- [AIM OF THE EXERCISE]
Nothing but the pictures should be left out when you copy the records exactly.
[RECORDS FOR THE TASK — start]
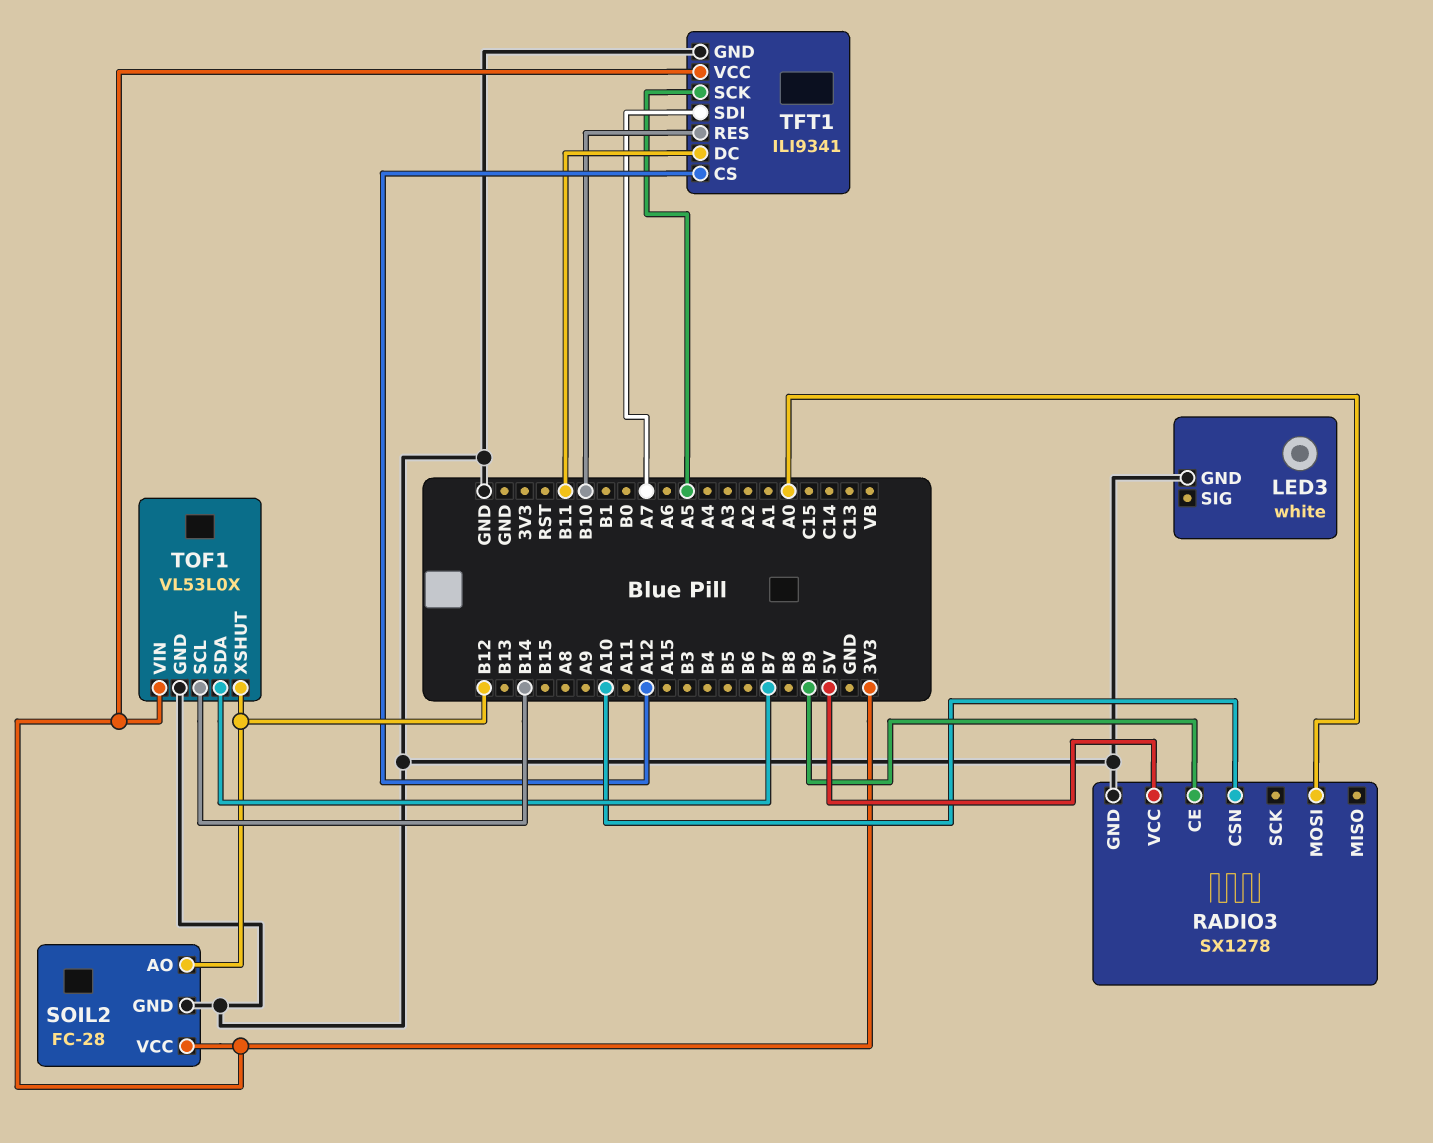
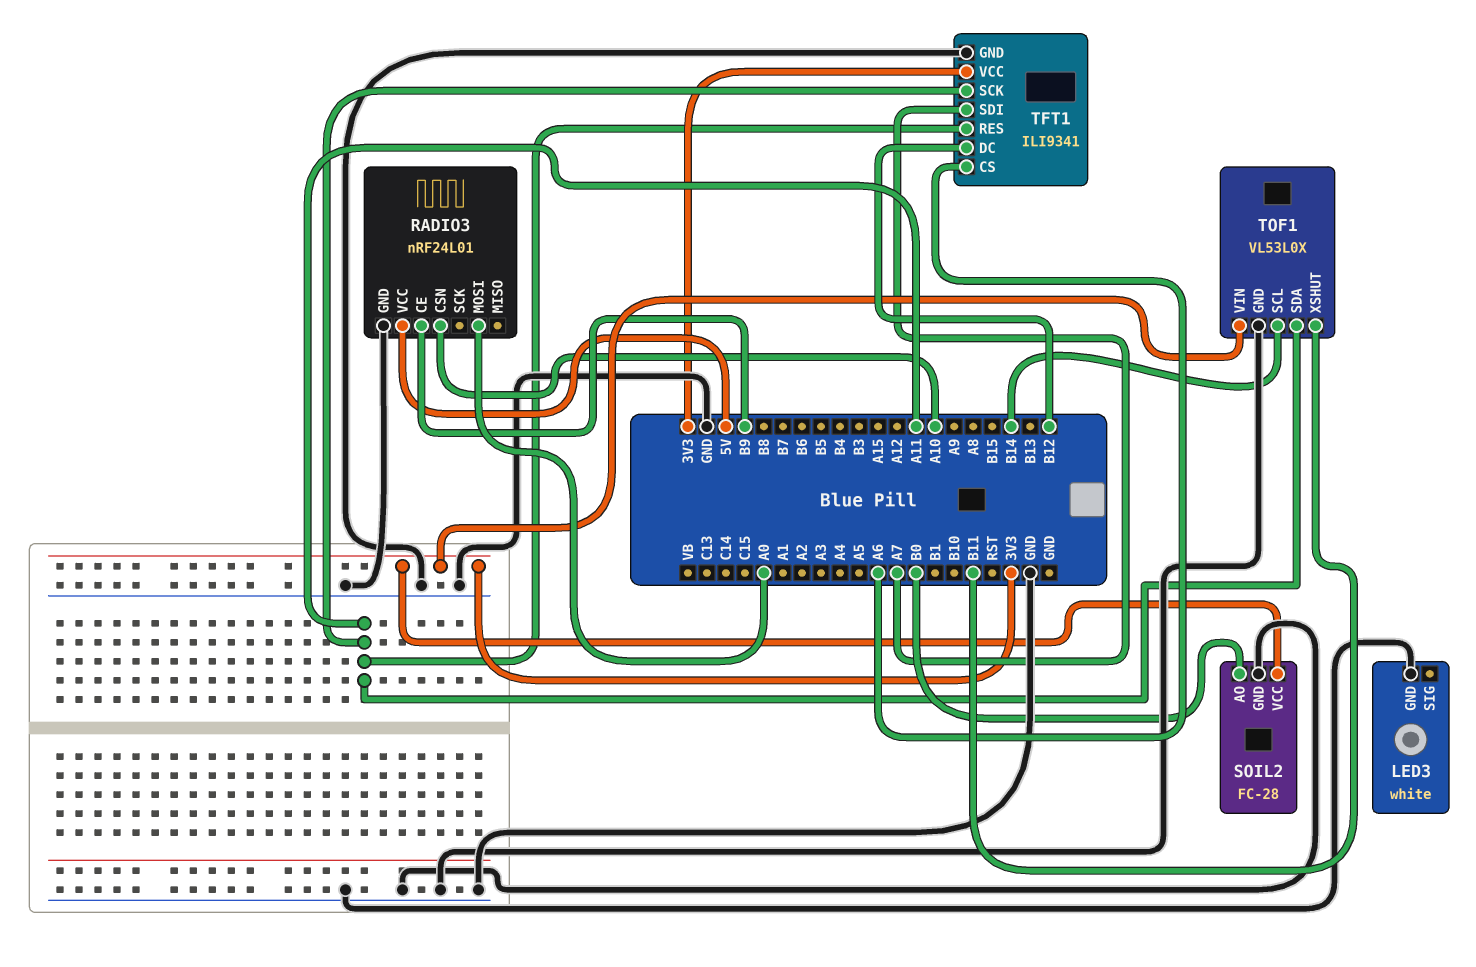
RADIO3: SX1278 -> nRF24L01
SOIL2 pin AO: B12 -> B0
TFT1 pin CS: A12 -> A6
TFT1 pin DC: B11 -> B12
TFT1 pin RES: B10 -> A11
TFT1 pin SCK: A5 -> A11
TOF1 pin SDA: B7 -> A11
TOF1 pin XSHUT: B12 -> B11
[RECORDS FOR THE TASK — finish]
- [TASK OUTPUT]
RADIO3: SX1278 -> nRF24L01
SOIL2 pin AO: B12 -> B0
TFT1 pin CS: A12 -> A6
TFT1 pin DC: B11 -> B12
TFT1 pin RES: B10 -> A11
TFT1 pin SCK: A5 -> A11
TOF1 pin SDA: B7 -> A11
TOF1 pin XSHUT: B12 -> B11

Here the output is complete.